Task item
Below are some records; quote exactly the lines from the one that contains "orange cheese: 1 -> 0" through the one that contains "yellow cheese: 4 -> 3", inclusive, and no others.

Records provided
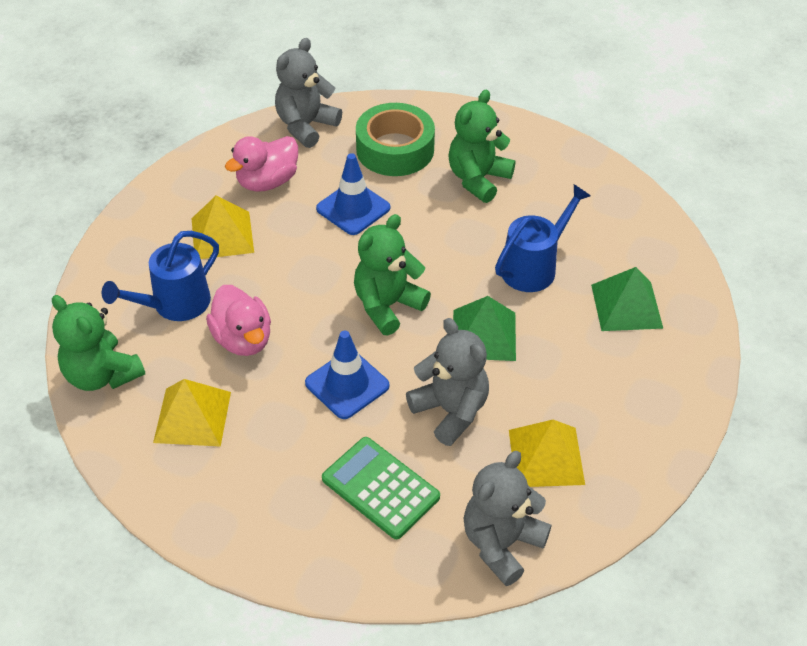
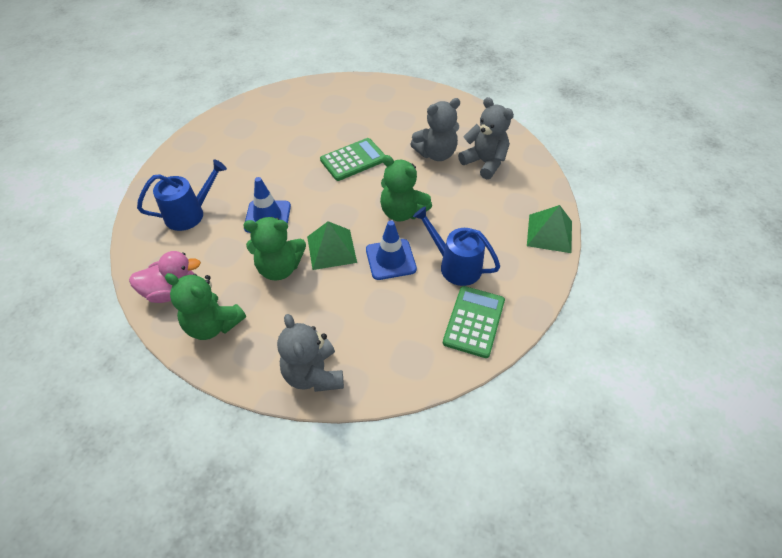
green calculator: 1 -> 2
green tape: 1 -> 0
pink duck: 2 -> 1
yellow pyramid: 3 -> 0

==

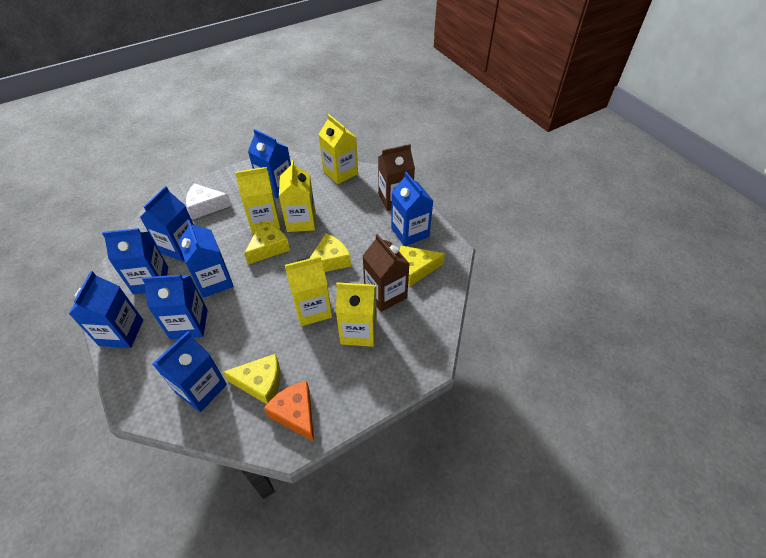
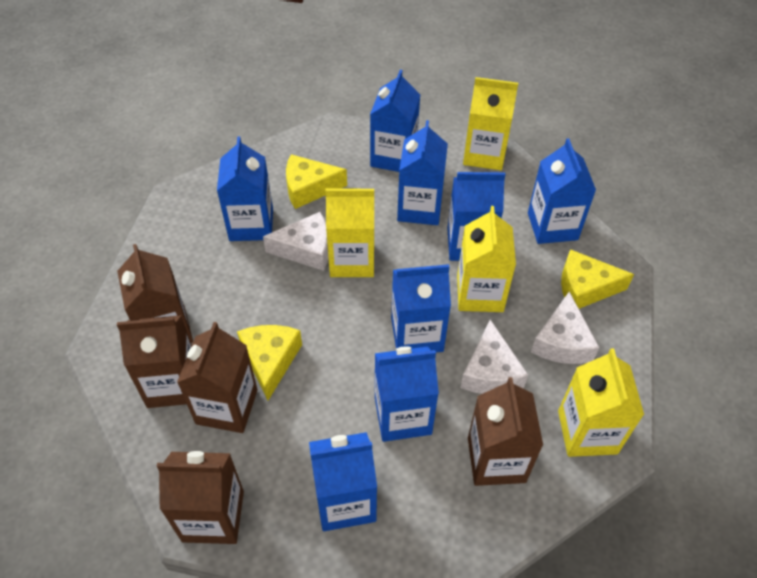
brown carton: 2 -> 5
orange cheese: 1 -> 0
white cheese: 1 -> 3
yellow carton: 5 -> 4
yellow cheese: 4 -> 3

Reply to the task
orange cheese: 1 -> 0
white cheese: 1 -> 3
yellow carton: 5 -> 4
yellow cheese: 4 -> 3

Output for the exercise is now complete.